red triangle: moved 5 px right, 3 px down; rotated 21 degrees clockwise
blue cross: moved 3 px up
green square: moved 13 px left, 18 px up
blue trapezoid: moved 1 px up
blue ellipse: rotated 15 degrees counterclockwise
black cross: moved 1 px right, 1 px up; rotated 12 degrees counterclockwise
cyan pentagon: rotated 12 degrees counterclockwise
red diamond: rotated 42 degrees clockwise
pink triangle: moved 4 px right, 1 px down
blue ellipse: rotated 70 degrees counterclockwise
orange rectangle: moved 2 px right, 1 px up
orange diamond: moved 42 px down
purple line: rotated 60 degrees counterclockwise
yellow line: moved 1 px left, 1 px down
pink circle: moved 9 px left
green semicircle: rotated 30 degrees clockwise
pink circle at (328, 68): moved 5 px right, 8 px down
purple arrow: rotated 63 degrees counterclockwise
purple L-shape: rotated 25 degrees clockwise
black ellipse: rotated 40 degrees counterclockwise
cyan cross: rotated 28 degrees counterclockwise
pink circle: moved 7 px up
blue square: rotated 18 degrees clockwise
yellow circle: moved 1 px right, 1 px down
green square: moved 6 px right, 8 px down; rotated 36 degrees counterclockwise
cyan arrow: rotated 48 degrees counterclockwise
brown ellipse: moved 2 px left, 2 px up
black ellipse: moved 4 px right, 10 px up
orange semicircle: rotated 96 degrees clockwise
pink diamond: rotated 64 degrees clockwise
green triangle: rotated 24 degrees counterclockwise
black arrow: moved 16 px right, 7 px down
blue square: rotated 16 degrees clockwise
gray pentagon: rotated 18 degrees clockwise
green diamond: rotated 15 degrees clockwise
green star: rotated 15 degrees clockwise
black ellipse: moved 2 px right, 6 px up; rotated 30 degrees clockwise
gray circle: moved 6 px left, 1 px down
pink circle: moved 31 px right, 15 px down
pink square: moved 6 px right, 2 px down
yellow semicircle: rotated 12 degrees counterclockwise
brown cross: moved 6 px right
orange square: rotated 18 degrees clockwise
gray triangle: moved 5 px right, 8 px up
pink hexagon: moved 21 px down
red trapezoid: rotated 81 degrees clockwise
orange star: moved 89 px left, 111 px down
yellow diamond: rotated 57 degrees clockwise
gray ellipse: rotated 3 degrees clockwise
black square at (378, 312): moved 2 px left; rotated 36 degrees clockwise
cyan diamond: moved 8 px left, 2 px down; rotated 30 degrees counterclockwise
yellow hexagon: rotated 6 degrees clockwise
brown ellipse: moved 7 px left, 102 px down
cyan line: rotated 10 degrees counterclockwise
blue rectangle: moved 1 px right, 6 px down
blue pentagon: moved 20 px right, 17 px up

■ ■ ■

Everything from the first line of the records through the line holding "black cross: moved" is to be transcribed exactly; leave out all other lines.

_RESULT FOR THIS TASK:_
red triangle: moved 5 px right, 3 px down; rotated 21 degrees clockwise
blue cross: moved 3 px up
green square: moved 13 px left, 18 px up
blue trapezoid: moved 1 px up
blue ellipse: rotated 15 degrees counterclockwise
black cross: moved 1 px right, 1 px up; rotated 12 degrees counterclockwise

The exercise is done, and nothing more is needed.